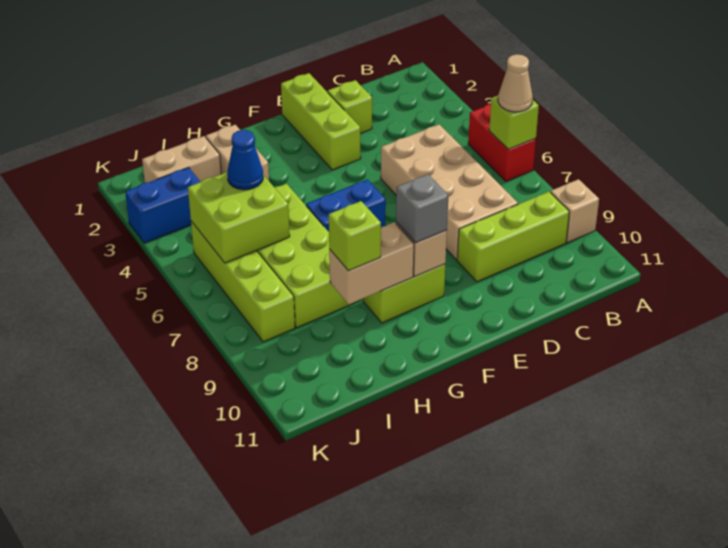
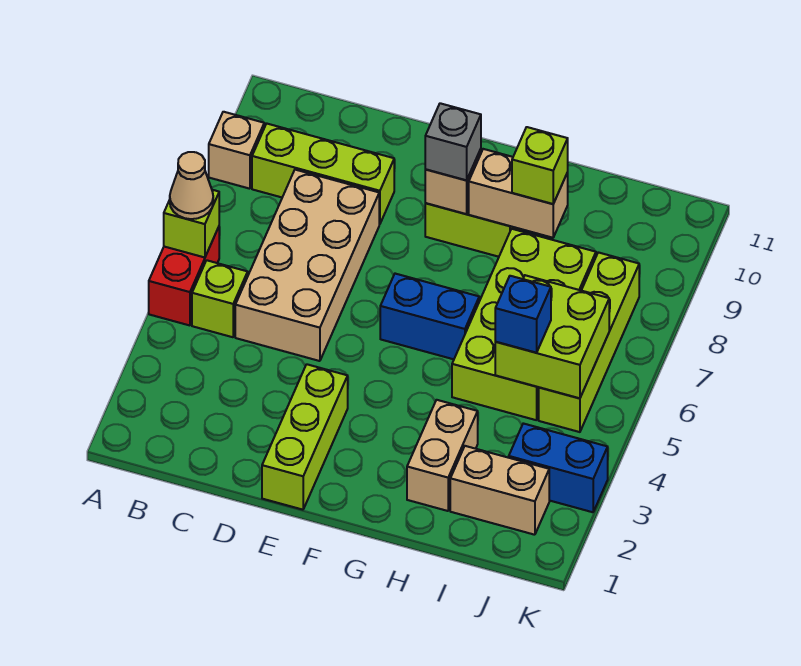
lime brick D2 level 1 -> lime brick B5 level 1
blue cone I5 level 3 -> blue brick I5 level 3

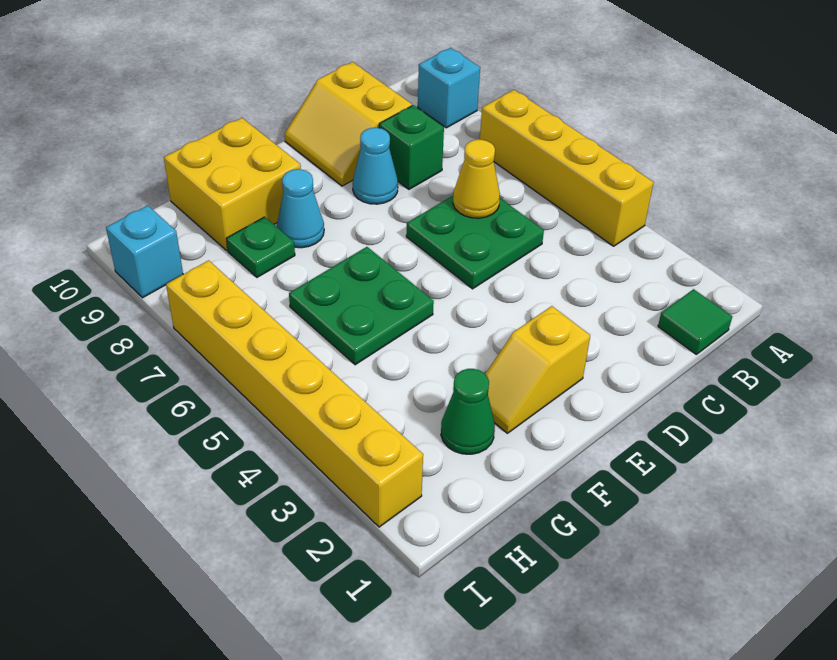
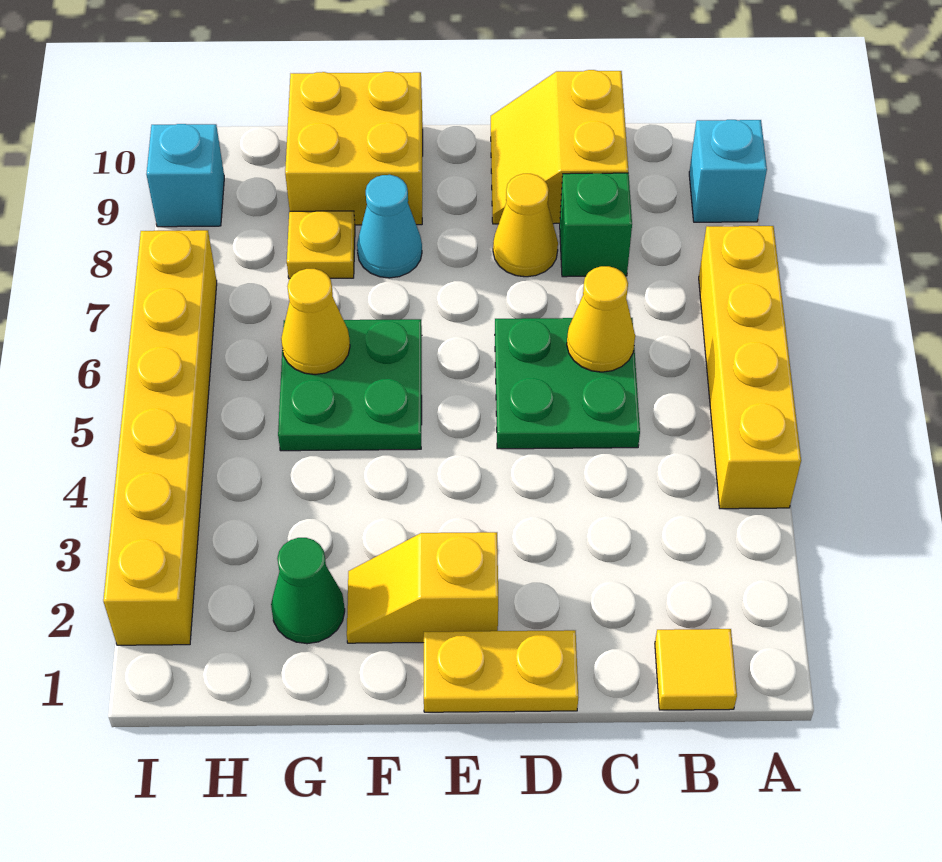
green tile B1 level 1 -> yellow tile B1 level 1
none -> yellow plate D1:E1 level 1
cyan cone D8 level 1 -> yellow cone D8 level 1
none -> yellow cone G6 level 2
green plate G8 level 1 -> yellow plate G8 level 1

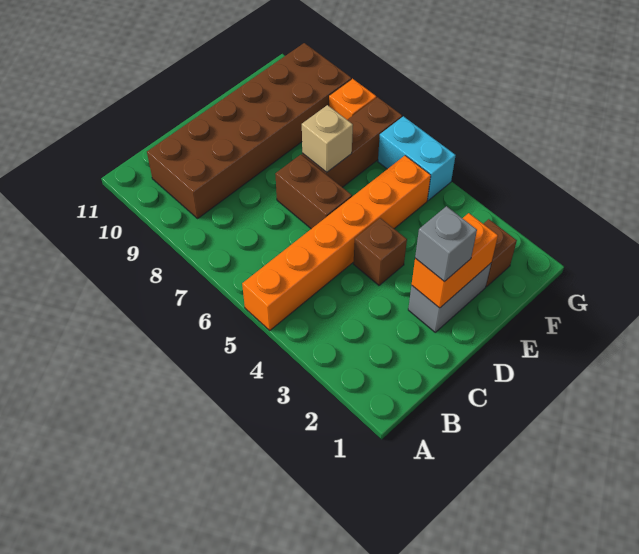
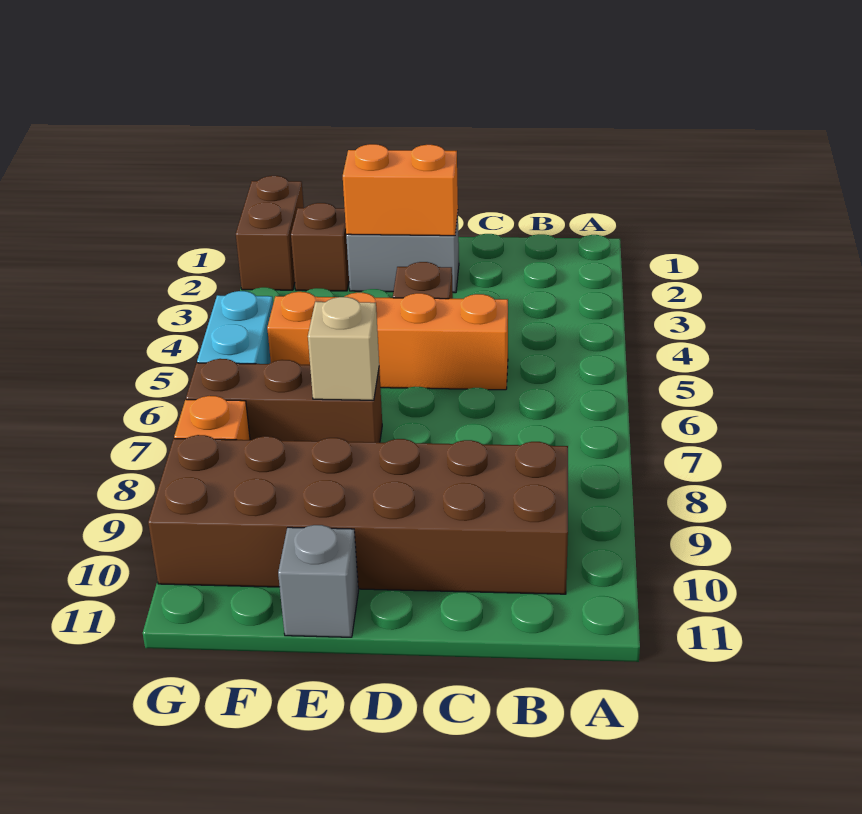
orange brick A5:F5 level 1 -> orange brick C5:F5 level 1
grey brick D2 level 3 -> grey brick E11 level 1
brown brick D6:D7 level 1 -> brown brick G1:G2 level 1

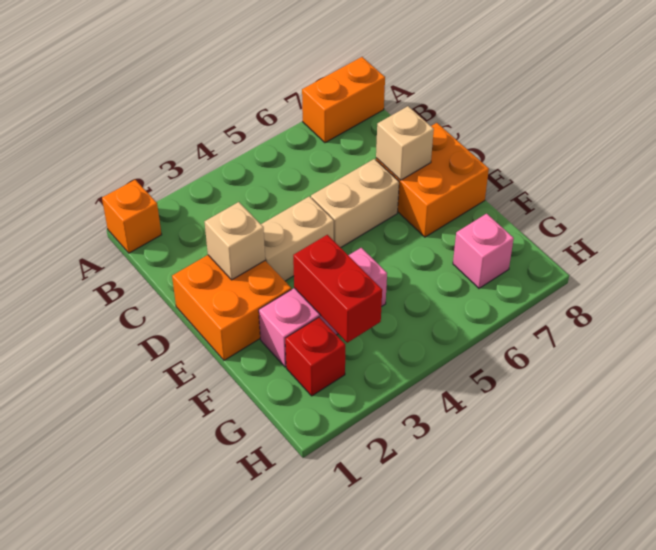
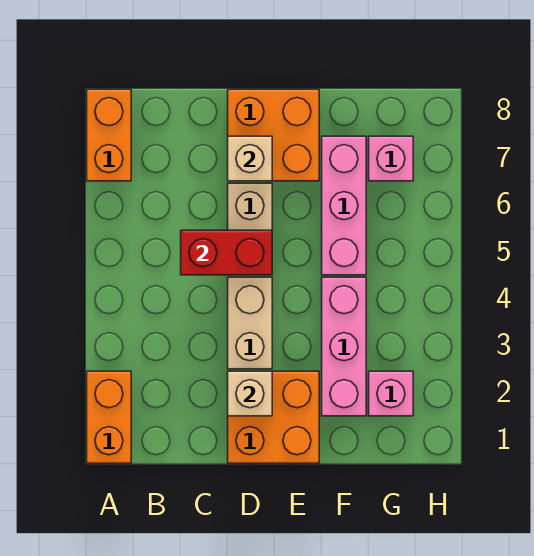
orange brick A1 level 1 -> orange brick A1:A2 level 1
red brick F3:G3 level 2 -> red brick C5:D5 level 2
none -> pink brick F5:F7 level 1
red brick G2 level 1 -> pink brick G2 level 1

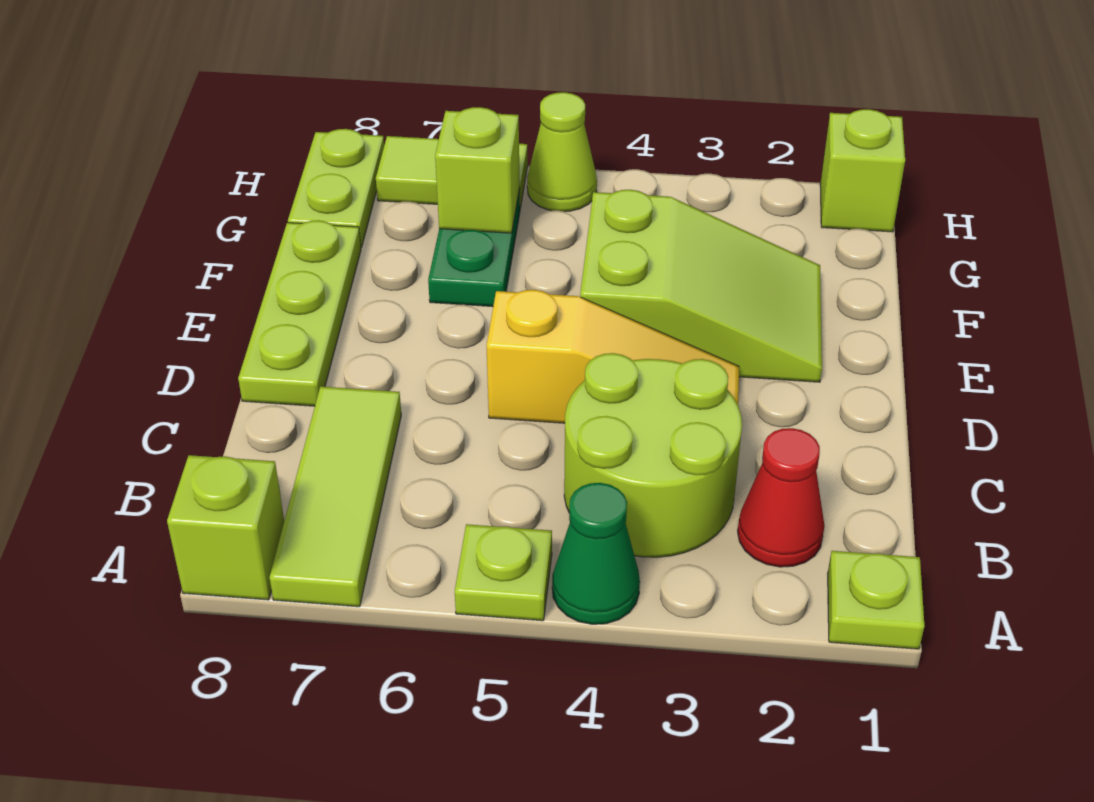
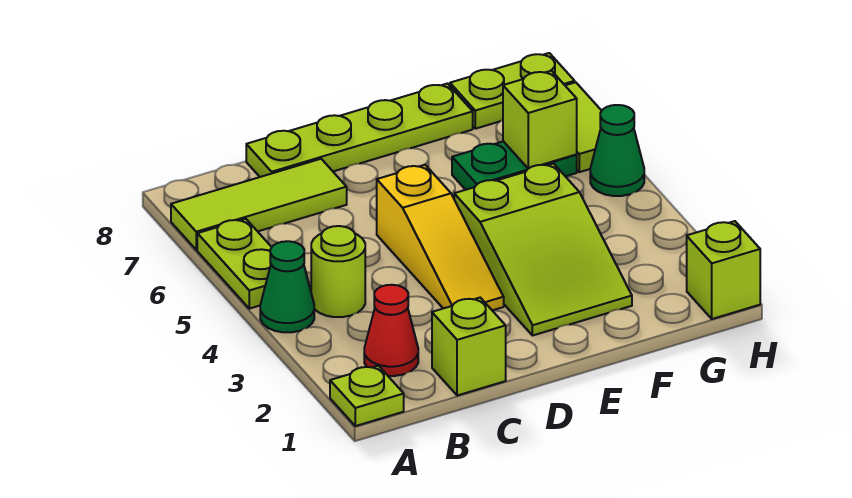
lime plate A5 level 1 -> lime plate A5:A6 level 1
lime brick A8 level 1 -> lime brick C1 level 1
lime round brick B3:C4 level 1 -> lime round brick B4 level 1
lime plate D8:F8 level 1 -> lime plate C8:F8 level 1
lime cone H5 level 1 -> green cone H5 level 1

● ● ● ● ●

No pictures belong in the copy. Repeat the listing above exactly.

RESULT OF THE EXERCISE>
lime brick D2 level 1 -> lime brick B5 level 1
blue cone I5 level 3 -> blue brick I5 level 3

green tile B1 level 1 -> yellow tile B1 level 1
none -> yellow plate D1:E1 level 1
cyan cone D8 level 1 -> yellow cone D8 level 1
none -> yellow cone G6 level 2
green plate G8 level 1 -> yellow plate G8 level 1

orange brick A5:F5 level 1 -> orange brick C5:F5 level 1
grey brick D2 level 3 -> grey brick E11 level 1
brown brick D6:D7 level 1 -> brown brick G1:G2 level 1

orange brick A1 level 1 -> orange brick A1:A2 level 1
red brick F3:G3 level 2 -> red brick C5:D5 level 2
none -> pink brick F5:F7 level 1
red brick G2 level 1 -> pink brick G2 level 1

lime plate A5 level 1 -> lime plate A5:A6 level 1
lime brick A8 level 1 -> lime brick C1 level 1
lime round brick B3:C4 level 1 -> lime round brick B4 level 1
lime plate D8:F8 level 1 -> lime plate C8:F8 level 1
lime cone H5 level 1 -> green cone H5 level 1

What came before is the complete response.